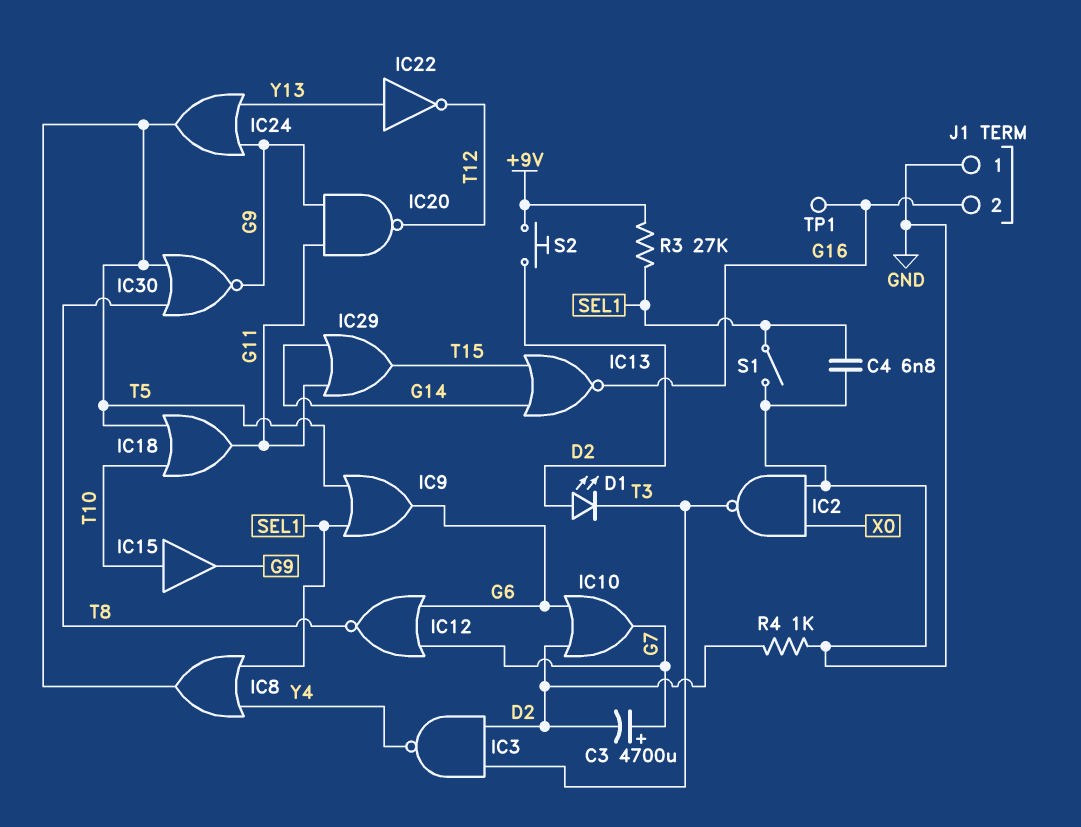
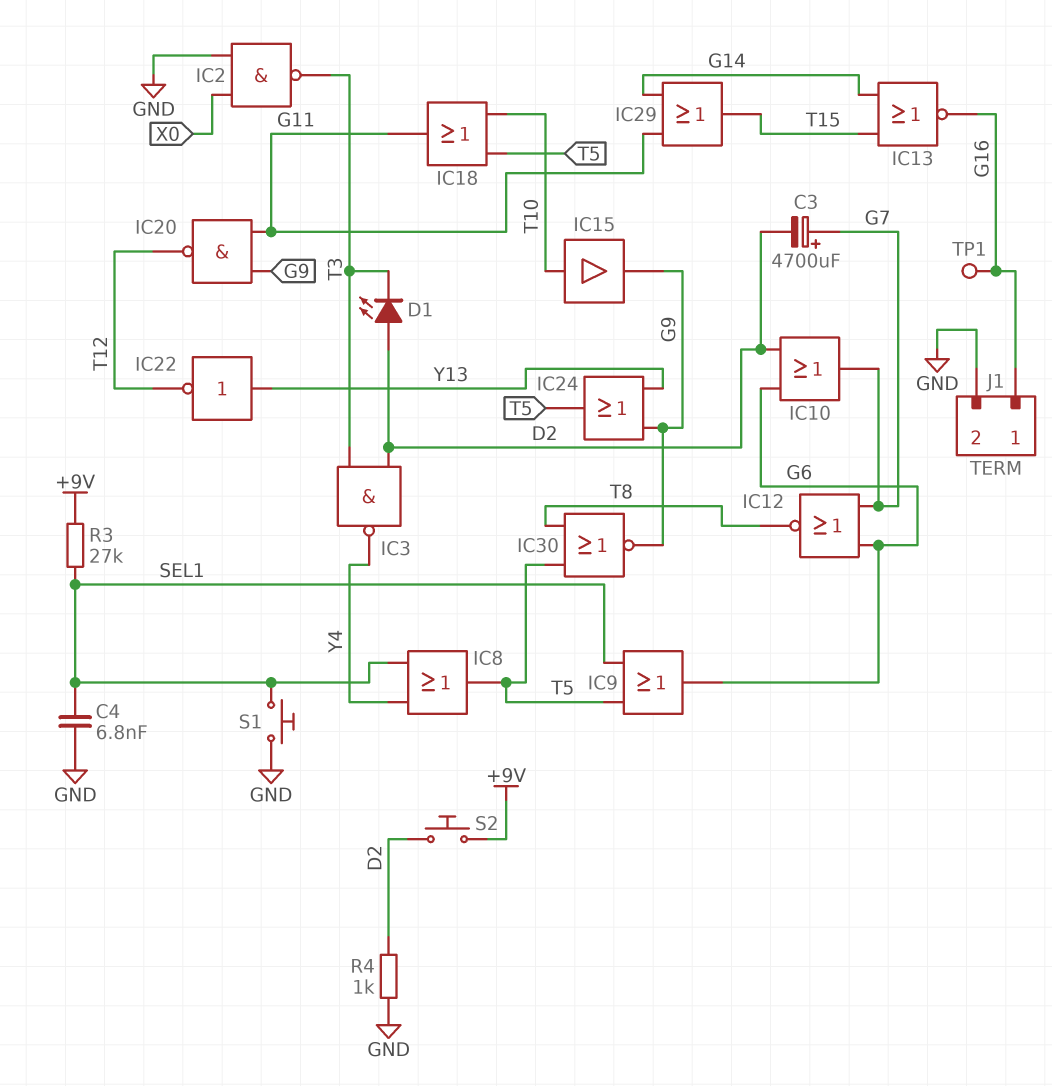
J1 pin 1: GND -> G16
J1 pin 2: G16 -> GND
S1: switch (GND, SEL1) -> button (GND, SEL1)

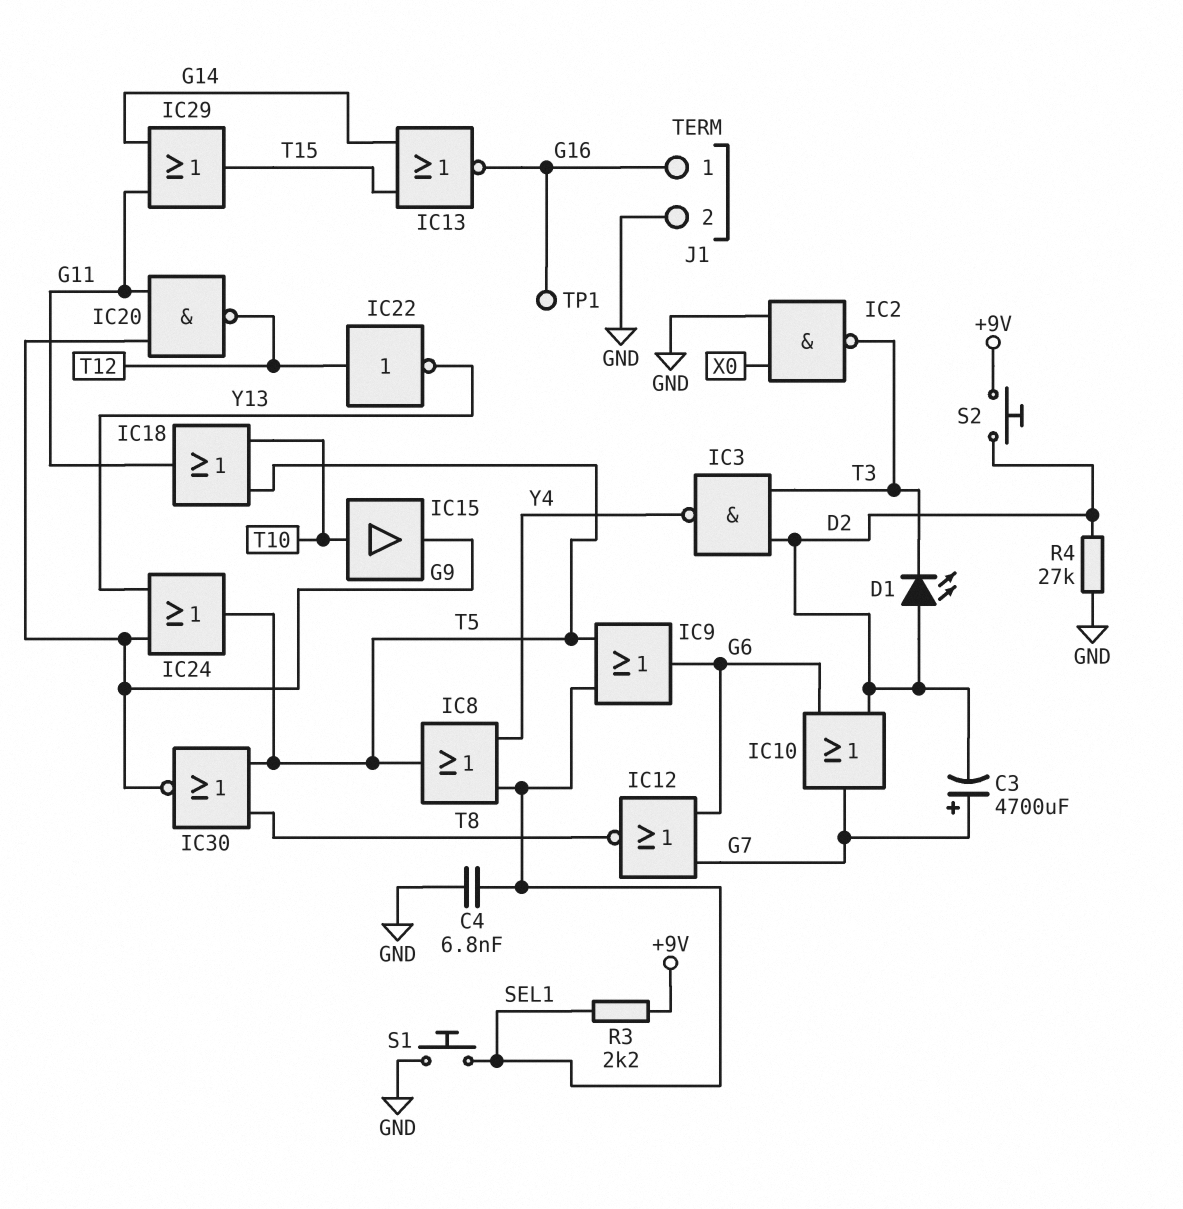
IC22: NOT (in Y13, out T12) -> NOT (in T12, out Y13)
R3: 27k (+9V, SEL1) -> 2.2k (+9V, SEL1)
R4: 1k (D2, GND) -> 27k (D2, GND)

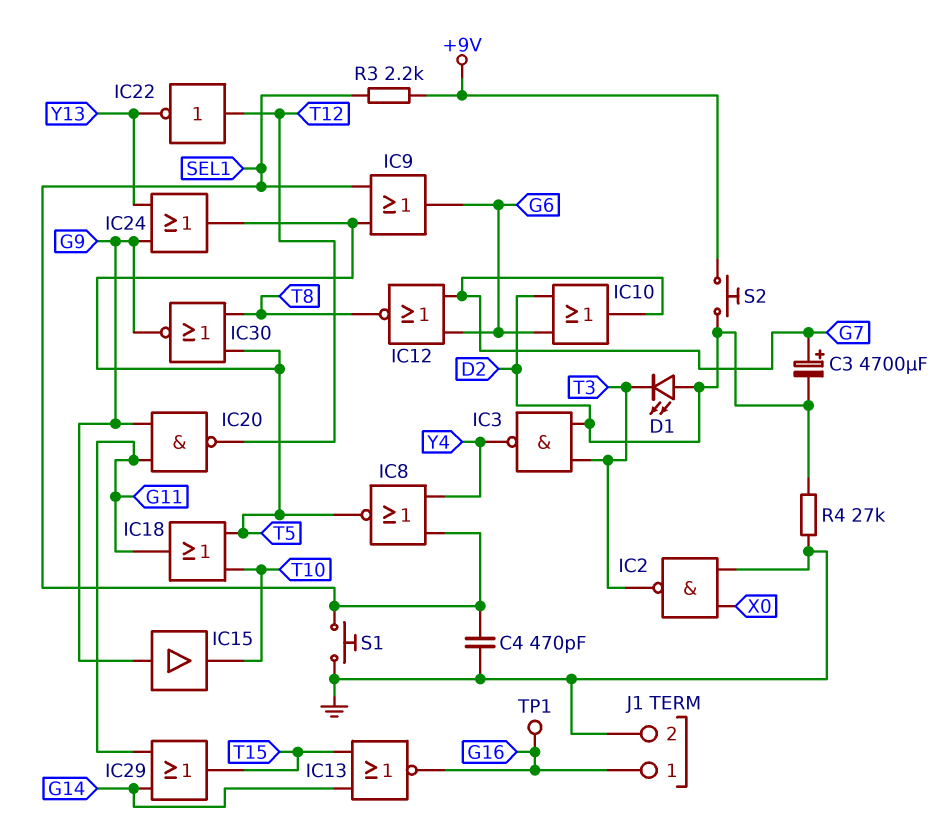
C4: 6.8nF (GND, SEL1) -> 470pF (GND, SEL1)
IC8: OR (in SEL1, in Y4, out T5) -> NOR (in SEL1, in Y4, out T5)
IC15: buffer (in T10, out G9) -> buffer (in G9, out T10)

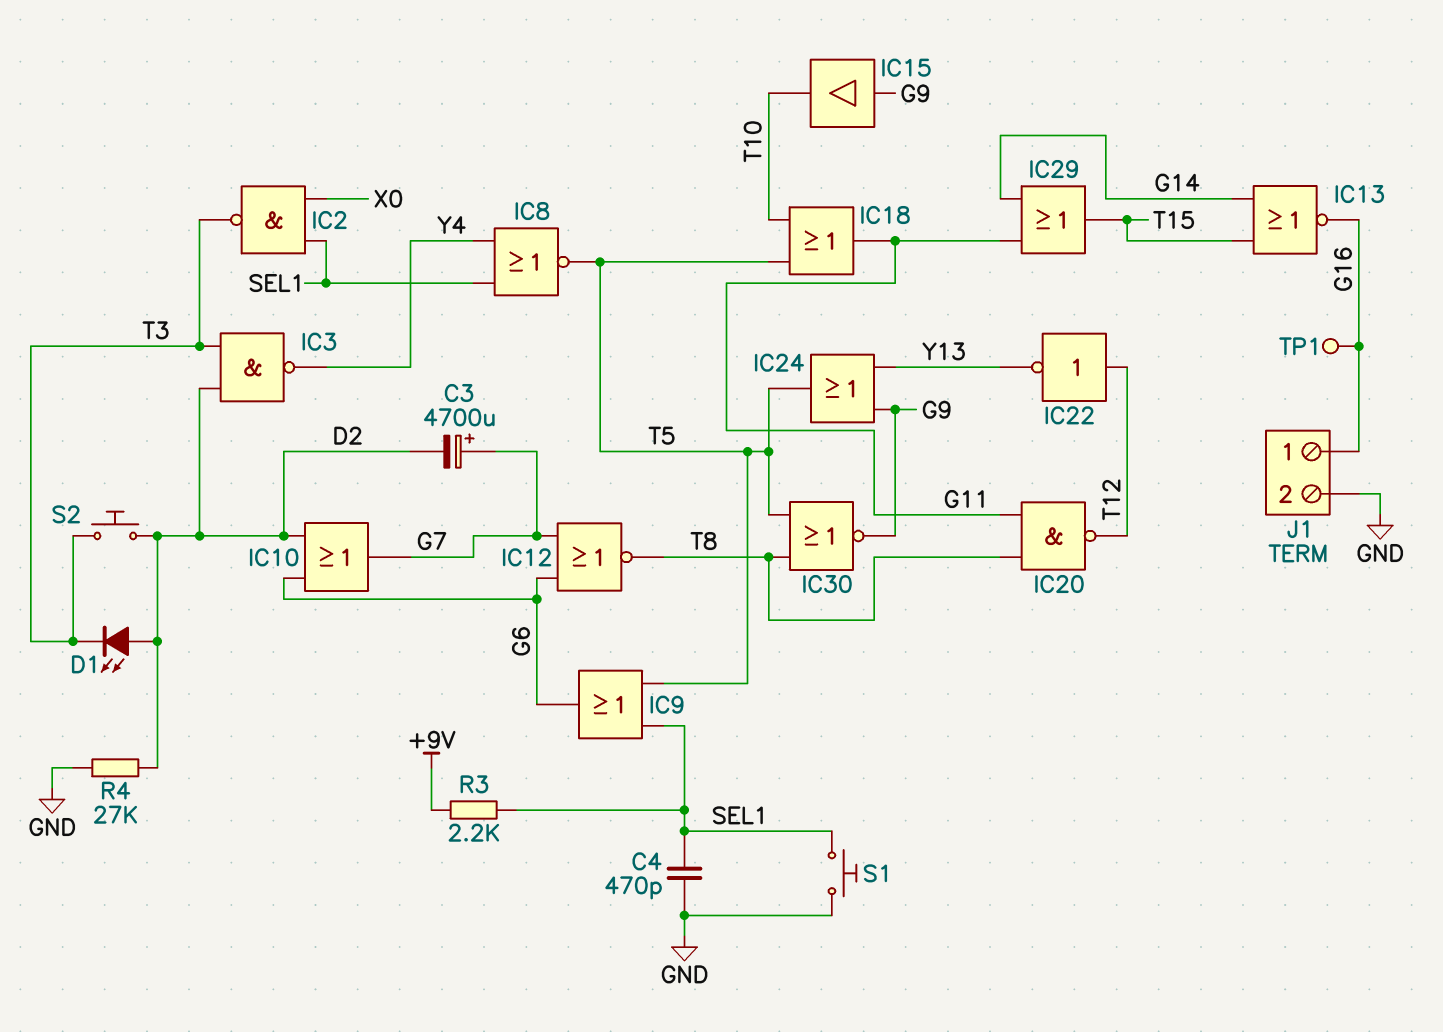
IC2: NAND (in GND, in X0, out T3) -> NAND (in SEL1, in X0, out T3)
IC20: NAND (in G9, in G11, out T12) -> NAND (in G11, in T8, out T12)
S2: button (+9V, D2) -> button (D2, T3)

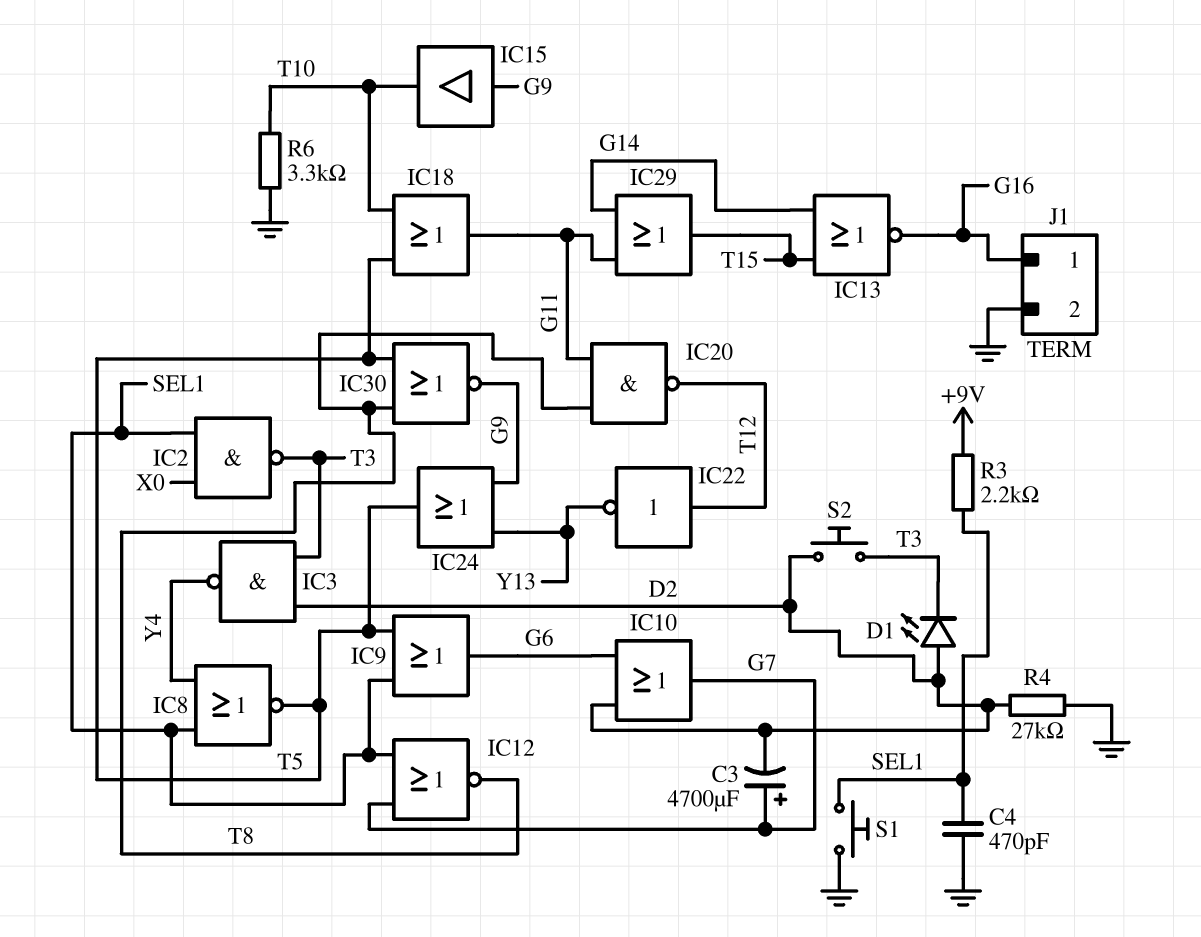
IC12: NOR (in G6, in G7, out T8) -> NOR (in G7, in SEL1, out T8)
R6: none -> 3.3k (GND, T10)
TP1: test point (G16) -> none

[WHAT IS EXPECTED]:
Please repeat the lines above from the line containing "IC15: buffer (in" through the final line, both included, exactly as they stand and without pictures.

[EXPECTED ANSWER]:
IC15: buffer (in T10, out G9) -> buffer (in G9, out T10)

IC2: NAND (in GND, in X0, out T3) -> NAND (in SEL1, in X0, out T3)
IC20: NAND (in G9, in G11, out T12) -> NAND (in G11, in T8, out T12)
S2: button (+9V, D2) -> button (D2, T3)

IC12: NOR (in G6, in G7, out T8) -> NOR (in G7, in SEL1, out T8)
R6: none -> 3.3k (GND, T10)
TP1: test point (G16) -> none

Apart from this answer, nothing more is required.